AVAILABLE DATA section start

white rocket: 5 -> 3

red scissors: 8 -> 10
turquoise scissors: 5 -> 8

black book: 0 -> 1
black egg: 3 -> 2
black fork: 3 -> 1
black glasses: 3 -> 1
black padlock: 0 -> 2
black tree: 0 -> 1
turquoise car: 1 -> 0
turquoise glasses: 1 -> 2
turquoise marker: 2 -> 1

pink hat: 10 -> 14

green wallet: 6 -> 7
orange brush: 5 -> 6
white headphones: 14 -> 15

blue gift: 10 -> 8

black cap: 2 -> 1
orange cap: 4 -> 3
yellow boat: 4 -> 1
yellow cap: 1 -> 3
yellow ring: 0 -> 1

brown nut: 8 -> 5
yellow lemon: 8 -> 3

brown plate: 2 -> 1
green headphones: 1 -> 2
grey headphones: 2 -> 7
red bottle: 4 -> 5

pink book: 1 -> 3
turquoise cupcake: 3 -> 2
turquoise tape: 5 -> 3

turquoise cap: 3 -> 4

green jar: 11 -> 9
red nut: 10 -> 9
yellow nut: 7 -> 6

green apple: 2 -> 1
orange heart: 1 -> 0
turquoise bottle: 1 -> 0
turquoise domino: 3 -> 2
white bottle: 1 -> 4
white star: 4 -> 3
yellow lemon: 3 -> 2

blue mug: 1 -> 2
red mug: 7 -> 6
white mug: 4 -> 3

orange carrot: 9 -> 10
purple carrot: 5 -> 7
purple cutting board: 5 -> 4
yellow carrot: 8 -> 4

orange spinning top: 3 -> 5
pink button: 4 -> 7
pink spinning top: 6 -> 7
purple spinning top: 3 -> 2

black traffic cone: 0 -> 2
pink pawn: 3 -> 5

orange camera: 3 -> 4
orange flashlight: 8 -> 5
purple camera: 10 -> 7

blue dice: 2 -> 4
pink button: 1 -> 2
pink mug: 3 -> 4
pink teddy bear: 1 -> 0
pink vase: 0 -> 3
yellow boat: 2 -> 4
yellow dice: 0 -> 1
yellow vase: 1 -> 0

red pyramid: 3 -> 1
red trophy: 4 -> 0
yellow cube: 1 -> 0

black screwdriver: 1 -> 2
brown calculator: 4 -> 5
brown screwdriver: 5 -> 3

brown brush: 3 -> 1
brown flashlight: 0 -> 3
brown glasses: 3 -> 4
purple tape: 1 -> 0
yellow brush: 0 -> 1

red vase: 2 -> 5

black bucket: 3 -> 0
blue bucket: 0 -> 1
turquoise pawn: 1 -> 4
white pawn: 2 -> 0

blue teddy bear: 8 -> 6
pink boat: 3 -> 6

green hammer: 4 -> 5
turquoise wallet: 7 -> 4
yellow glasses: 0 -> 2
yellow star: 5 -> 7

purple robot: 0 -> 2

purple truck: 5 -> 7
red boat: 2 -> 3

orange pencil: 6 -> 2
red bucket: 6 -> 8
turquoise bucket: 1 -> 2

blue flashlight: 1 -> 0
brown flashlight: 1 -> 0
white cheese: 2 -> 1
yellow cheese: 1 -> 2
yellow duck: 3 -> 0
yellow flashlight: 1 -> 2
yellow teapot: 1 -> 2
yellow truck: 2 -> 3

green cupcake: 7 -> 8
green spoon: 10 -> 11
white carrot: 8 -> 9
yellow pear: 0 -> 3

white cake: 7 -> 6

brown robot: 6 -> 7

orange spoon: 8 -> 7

AVAILABLE DATA section end

Repeat, without changes, every line from the one that contains "brown nut: 8 -> 5" through the final line of the data.

- _SOLUTION FOR THIS EXERCISE_:
brown nut: 8 -> 5
yellow lemon: 8 -> 3

brown plate: 2 -> 1
green headphones: 1 -> 2
grey headphones: 2 -> 7
red bottle: 4 -> 5

pink book: 1 -> 3
turquoise cupcake: 3 -> 2
turquoise tape: 5 -> 3

turquoise cap: 3 -> 4

green jar: 11 -> 9
red nut: 10 -> 9
yellow nut: 7 -> 6

green apple: 2 -> 1
orange heart: 1 -> 0
turquoise bottle: 1 -> 0
turquoise domino: 3 -> 2
white bottle: 1 -> 4
white star: 4 -> 3
yellow lemon: 3 -> 2

blue mug: 1 -> 2
red mug: 7 -> 6
white mug: 4 -> 3

orange carrot: 9 -> 10
purple carrot: 5 -> 7
purple cutting board: 5 -> 4
yellow carrot: 8 -> 4

orange spinning top: 3 -> 5
pink button: 4 -> 7
pink spinning top: 6 -> 7
purple spinning top: 3 -> 2

black traffic cone: 0 -> 2
pink pawn: 3 -> 5

orange camera: 3 -> 4
orange flashlight: 8 -> 5
purple camera: 10 -> 7

blue dice: 2 -> 4
pink button: 1 -> 2
pink mug: 3 -> 4
pink teddy bear: 1 -> 0
pink vase: 0 -> 3
yellow boat: 2 -> 4
yellow dice: 0 -> 1
yellow vase: 1 -> 0

red pyramid: 3 -> 1
red trophy: 4 -> 0
yellow cube: 1 -> 0

black screwdriver: 1 -> 2
brown calculator: 4 -> 5
brown screwdriver: 5 -> 3

brown brush: 3 -> 1
brown flashlight: 0 -> 3
brown glasses: 3 -> 4
purple tape: 1 -> 0
yellow brush: 0 -> 1

red vase: 2 -> 5

black bucket: 3 -> 0
blue bucket: 0 -> 1
turquoise pawn: 1 -> 4
white pawn: 2 -> 0

blue teddy bear: 8 -> 6
pink boat: 3 -> 6

green hammer: 4 -> 5
turquoise wallet: 7 -> 4
yellow glasses: 0 -> 2
yellow star: 5 -> 7

purple robot: 0 -> 2

purple truck: 5 -> 7
red boat: 2 -> 3

orange pencil: 6 -> 2
red bucket: 6 -> 8
turquoise bucket: 1 -> 2

blue flashlight: 1 -> 0
brown flashlight: 1 -> 0
white cheese: 2 -> 1
yellow cheese: 1 -> 2
yellow duck: 3 -> 0
yellow flashlight: 1 -> 2
yellow teapot: 1 -> 2
yellow truck: 2 -> 3

green cupcake: 7 -> 8
green spoon: 10 -> 11
white carrot: 8 -> 9
yellow pear: 0 -> 3

white cake: 7 -> 6

brown robot: 6 -> 7

orange spoon: 8 -> 7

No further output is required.